§ Provided entries:
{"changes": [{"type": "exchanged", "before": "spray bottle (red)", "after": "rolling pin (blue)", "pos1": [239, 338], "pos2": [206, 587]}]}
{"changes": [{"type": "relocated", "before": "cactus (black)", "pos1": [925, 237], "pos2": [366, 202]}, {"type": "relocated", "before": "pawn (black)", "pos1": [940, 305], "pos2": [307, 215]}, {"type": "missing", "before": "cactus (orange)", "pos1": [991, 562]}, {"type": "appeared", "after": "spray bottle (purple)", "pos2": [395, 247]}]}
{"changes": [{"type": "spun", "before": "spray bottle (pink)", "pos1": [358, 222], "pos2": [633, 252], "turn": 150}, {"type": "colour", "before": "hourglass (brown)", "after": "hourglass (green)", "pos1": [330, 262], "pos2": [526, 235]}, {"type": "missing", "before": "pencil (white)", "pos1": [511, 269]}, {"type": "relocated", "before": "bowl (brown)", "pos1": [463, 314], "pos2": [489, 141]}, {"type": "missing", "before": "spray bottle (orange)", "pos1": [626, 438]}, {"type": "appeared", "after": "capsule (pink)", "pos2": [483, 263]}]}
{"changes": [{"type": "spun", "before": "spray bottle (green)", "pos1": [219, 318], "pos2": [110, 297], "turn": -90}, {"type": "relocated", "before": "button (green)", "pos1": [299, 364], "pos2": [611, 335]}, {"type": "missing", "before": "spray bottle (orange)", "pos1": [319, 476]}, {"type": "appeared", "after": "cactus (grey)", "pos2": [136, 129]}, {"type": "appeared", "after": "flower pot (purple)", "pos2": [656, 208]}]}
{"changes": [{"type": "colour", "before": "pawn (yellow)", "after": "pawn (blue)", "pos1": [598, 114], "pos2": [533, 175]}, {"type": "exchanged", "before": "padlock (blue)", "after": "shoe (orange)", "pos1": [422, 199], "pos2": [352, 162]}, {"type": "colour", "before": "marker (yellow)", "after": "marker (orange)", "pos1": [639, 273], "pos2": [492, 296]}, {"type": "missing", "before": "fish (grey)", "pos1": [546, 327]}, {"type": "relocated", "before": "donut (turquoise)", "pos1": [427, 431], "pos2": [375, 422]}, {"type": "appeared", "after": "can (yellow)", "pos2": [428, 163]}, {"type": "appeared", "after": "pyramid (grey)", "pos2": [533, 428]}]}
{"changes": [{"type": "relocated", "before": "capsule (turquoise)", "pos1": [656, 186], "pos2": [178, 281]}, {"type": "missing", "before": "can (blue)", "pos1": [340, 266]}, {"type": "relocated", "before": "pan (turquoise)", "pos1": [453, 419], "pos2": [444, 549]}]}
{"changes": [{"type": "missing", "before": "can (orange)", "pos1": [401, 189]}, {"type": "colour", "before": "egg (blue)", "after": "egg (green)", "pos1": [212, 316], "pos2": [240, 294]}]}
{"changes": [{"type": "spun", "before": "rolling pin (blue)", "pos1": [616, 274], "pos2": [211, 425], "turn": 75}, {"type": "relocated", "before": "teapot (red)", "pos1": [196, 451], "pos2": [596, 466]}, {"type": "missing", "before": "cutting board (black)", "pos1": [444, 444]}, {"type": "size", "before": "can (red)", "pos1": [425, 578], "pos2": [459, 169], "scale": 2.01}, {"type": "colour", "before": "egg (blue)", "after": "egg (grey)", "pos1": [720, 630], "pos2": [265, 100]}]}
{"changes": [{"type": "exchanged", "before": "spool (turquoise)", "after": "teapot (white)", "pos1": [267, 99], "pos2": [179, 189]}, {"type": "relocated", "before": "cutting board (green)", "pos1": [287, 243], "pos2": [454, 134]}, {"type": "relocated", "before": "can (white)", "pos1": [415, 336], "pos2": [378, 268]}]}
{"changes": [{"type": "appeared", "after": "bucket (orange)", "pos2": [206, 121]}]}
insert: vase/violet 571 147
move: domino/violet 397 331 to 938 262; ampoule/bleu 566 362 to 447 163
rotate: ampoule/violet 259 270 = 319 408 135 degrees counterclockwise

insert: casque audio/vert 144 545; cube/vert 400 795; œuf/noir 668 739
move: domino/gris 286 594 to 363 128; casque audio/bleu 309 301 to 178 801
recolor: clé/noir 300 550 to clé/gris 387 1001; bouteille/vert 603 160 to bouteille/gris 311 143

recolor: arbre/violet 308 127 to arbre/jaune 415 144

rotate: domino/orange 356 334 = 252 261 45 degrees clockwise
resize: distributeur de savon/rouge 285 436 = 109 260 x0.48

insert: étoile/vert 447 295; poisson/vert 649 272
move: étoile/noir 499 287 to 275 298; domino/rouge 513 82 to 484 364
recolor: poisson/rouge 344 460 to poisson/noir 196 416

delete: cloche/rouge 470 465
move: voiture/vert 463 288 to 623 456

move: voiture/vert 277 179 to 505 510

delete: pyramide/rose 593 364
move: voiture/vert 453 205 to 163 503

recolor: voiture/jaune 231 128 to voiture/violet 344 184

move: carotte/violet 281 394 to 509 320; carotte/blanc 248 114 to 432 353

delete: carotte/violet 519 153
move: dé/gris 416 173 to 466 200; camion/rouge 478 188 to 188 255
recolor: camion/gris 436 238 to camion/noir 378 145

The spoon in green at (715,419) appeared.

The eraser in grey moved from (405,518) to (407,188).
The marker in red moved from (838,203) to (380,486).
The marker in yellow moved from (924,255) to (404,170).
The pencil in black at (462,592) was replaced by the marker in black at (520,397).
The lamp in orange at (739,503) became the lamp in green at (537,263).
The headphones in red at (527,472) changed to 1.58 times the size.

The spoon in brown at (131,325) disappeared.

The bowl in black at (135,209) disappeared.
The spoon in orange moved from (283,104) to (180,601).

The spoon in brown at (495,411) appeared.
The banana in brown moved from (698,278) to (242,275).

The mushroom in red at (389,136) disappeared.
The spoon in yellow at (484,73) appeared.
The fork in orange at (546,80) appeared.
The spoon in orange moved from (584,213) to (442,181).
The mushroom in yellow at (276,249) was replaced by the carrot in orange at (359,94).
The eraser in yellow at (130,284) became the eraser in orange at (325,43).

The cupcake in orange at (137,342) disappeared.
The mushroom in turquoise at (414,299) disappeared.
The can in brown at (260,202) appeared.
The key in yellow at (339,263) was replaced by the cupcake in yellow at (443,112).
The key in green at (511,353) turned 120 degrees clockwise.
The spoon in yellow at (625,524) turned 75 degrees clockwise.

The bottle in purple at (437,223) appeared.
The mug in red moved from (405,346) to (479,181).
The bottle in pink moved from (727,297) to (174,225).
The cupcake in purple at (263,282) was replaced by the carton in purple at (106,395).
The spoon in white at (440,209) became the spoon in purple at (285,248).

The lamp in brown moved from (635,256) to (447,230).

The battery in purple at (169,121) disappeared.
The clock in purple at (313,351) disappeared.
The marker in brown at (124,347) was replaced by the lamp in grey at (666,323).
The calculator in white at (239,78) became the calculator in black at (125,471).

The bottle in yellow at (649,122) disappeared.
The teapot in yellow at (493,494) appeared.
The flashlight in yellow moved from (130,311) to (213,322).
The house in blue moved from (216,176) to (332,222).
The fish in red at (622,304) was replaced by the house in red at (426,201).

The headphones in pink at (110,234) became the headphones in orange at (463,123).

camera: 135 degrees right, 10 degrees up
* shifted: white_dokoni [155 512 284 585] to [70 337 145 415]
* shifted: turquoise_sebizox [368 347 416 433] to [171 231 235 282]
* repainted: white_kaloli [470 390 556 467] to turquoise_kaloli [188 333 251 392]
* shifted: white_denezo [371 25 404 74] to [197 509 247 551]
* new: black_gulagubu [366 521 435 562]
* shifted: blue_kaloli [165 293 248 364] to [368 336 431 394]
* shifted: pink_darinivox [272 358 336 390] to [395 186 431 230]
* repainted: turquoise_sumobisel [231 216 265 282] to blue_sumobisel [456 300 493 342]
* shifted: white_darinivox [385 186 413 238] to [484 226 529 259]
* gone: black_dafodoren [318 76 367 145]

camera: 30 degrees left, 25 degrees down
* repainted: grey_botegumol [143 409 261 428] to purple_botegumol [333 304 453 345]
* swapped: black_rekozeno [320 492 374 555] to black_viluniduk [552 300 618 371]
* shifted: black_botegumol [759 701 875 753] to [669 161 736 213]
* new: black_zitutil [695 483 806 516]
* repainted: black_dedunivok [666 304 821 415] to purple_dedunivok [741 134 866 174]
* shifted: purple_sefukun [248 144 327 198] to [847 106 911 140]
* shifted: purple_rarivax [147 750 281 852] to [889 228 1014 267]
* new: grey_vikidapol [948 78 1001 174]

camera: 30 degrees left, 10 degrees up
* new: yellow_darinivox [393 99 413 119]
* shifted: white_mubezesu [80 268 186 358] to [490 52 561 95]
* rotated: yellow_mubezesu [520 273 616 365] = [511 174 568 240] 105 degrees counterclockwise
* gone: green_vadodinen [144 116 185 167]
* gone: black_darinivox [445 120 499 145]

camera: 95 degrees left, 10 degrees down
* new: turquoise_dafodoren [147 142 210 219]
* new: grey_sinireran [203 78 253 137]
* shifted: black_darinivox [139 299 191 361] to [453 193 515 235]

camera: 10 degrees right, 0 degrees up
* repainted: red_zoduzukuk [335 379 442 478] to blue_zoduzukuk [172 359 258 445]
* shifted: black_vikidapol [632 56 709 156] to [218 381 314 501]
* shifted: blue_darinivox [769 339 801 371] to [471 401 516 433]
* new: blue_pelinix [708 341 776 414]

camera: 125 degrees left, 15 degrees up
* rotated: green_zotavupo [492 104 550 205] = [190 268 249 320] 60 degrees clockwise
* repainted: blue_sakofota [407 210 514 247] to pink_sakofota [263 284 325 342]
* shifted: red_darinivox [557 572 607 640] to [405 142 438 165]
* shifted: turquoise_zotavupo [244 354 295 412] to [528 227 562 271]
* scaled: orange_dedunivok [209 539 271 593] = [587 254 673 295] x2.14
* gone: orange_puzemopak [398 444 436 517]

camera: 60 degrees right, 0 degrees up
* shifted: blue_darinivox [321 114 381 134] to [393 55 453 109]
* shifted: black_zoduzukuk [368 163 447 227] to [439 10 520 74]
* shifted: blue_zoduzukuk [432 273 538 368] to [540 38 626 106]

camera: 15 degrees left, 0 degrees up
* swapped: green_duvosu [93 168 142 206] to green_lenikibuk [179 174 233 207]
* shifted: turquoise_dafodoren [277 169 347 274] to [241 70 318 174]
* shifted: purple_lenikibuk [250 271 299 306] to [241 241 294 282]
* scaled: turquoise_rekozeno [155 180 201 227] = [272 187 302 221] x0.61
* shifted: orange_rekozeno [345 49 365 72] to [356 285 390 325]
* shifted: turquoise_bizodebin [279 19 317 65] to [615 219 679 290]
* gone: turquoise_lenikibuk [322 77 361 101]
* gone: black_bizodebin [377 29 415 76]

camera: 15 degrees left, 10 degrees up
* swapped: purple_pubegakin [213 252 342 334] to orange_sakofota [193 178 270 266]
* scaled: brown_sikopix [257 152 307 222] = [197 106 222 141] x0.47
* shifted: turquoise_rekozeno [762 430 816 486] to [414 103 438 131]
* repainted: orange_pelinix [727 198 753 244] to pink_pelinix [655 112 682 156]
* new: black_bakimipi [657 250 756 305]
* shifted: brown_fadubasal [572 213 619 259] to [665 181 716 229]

§ To do: Out of the material above, output word for word the line with "300 493 342]", the line with "226 529 259]", and all lines between them, with nothing else.

§ Task answer:
* repainted: turquoise_sumobisel [231 216 265 282] to blue_sumobisel [456 300 493 342]
* shifted: white_darinivox [385 186 413 238] to [484 226 529 259]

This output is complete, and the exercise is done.